Data listing
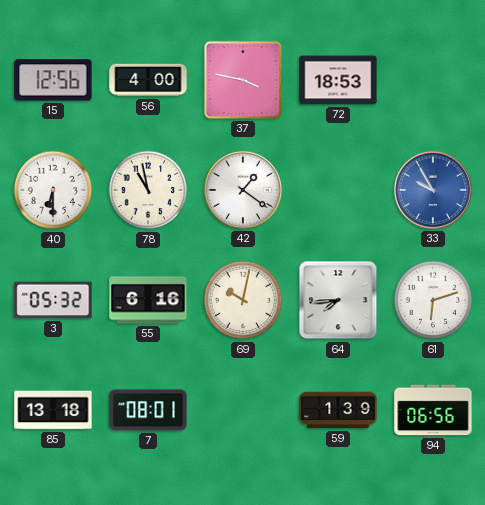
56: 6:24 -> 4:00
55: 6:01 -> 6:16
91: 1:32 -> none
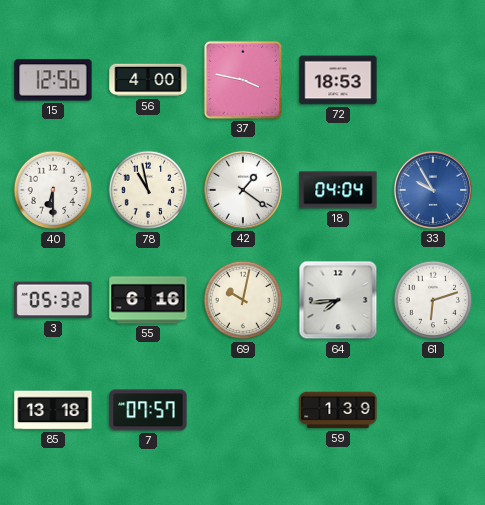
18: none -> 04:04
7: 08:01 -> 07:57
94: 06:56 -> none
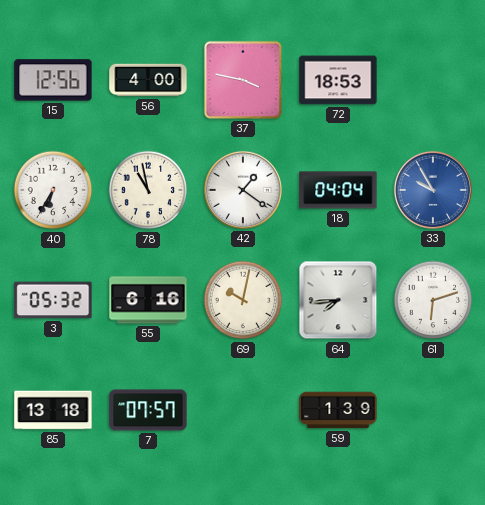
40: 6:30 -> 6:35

---

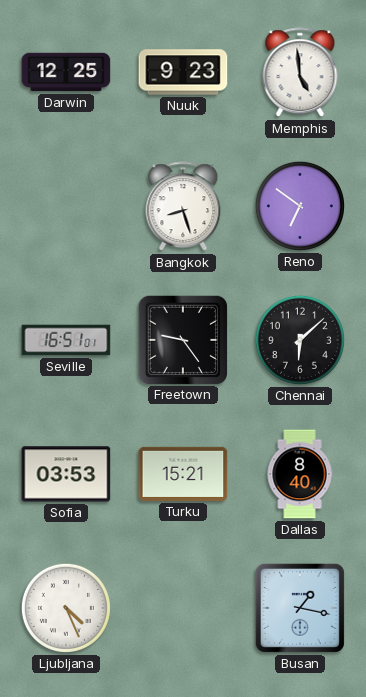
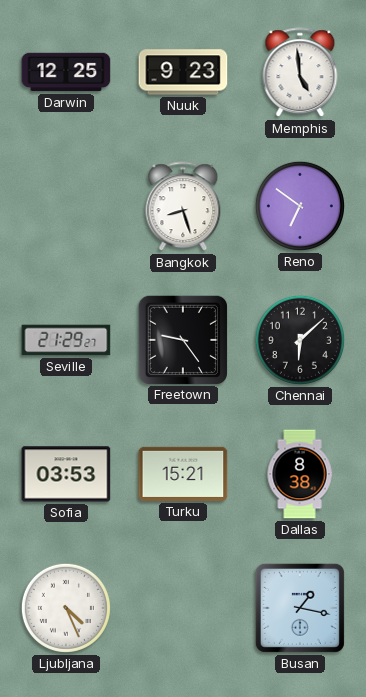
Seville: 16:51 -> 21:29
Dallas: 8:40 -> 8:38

What to produce
Set down the entries from the line with "56: 6:24 -> 4:00" up to and including the line with "94: 06:56 -> none", each one copied character for character, and leave the pictures out of your answer.

Exercise solution
56: 6:24 -> 4:00
55: 6:01 -> 6:16
91: 1:32 -> none
18: none -> 04:04
7: 08:01 -> 07:57
94: 06:56 -> none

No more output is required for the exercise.